• TASK DATA:
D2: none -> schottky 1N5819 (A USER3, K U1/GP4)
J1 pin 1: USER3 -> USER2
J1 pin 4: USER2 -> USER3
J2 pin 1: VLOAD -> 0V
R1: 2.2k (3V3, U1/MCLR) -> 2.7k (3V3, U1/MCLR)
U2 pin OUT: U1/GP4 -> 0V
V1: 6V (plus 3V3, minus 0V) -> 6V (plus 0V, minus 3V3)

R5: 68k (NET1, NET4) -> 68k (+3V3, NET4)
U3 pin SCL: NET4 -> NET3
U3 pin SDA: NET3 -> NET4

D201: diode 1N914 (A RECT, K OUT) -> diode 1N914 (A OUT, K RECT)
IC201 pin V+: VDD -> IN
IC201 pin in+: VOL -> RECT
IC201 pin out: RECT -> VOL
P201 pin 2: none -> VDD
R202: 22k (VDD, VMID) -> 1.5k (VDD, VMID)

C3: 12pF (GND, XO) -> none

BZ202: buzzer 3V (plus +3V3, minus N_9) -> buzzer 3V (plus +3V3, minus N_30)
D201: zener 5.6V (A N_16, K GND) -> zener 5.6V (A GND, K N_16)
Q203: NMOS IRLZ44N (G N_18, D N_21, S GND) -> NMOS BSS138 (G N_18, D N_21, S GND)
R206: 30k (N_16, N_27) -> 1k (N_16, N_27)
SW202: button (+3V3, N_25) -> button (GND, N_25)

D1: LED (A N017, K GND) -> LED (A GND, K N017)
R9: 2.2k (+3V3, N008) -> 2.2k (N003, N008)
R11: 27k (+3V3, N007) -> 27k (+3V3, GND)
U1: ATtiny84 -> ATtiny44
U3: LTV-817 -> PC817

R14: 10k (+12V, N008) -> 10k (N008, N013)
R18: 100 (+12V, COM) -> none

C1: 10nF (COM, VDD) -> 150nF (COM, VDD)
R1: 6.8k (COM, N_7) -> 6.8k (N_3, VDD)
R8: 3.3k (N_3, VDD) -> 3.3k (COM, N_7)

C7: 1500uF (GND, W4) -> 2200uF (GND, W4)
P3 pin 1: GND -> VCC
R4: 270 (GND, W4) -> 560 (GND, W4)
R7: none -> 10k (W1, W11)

• EXERCISE INSTRUCTIONS: This exercise calls for repeating every line of the data exactly.

• EXPECTED ANSWER:
D2: none -> schottky 1N5819 (A USER3, K U1/GP4)
J1 pin 1: USER3 -> USER2
J1 pin 4: USER2 -> USER3
J2 pin 1: VLOAD -> 0V
R1: 2.2k (3V3, U1/MCLR) -> 2.7k (3V3, U1/MCLR)
U2 pin OUT: U1/GP4 -> 0V
V1: 6V (plus 3V3, minus 0V) -> 6V (plus 0V, minus 3V3)

R5: 68k (NET1, NET4) -> 68k (+3V3, NET4)
U3 pin SCL: NET4 -> NET3
U3 pin SDA: NET3 -> NET4

D201: diode 1N914 (A RECT, K OUT) -> diode 1N914 (A OUT, K RECT)
IC201 pin V+: VDD -> IN
IC201 pin in+: VOL -> RECT
IC201 pin out: RECT -> VOL
P201 pin 2: none -> VDD
R202: 22k (VDD, VMID) -> 1.5k (VDD, VMID)

C3: 12pF (GND, XO) -> none

BZ202: buzzer 3V (plus +3V3, minus N_9) -> buzzer 3V (plus +3V3, minus N_30)
D201: zener 5.6V (A N_16, K GND) -> zener 5.6V (A GND, K N_16)
Q203: NMOS IRLZ44N (G N_18, D N_21, S GND) -> NMOS BSS138 (G N_18, D N_21, S GND)
R206: 30k (N_16, N_27) -> 1k (N_16, N_27)
SW202: button (+3V3, N_25) -> button (GND, N_25)

D1: LED (A N017, K GND) -> LED (A GND, K N017)
R9: 2.2k (+3V3, N008) -> 2.2k (N003, N008)
R11: 27k (+3V3, N007) -> 27k (+3V3, GND)
U1: ATtiny84 -> ATtiny44
U3: LTV-817 -> PC817

R14: 10k (+12V, N008) -> 10k (N008, N013)
R18: 100 (+12V, COM) -> none

C1: 10nF (COM, VDD) -> 150nF (COM, VDD)
R1: 6.8k (COM, N_7) -> 6.8k (N_3, VDD)
R8: 3.3k (N_3, VDD) -> 3.3k (COM, N_7)

C7: 1500uF (GND, W4) -> 2200uF (GND, W4)
P3 pin 1: GND -> VCC
R4: 270 (GND, W4) -> 560 (GND, W4)
R7: none -> 10k (W1, W11)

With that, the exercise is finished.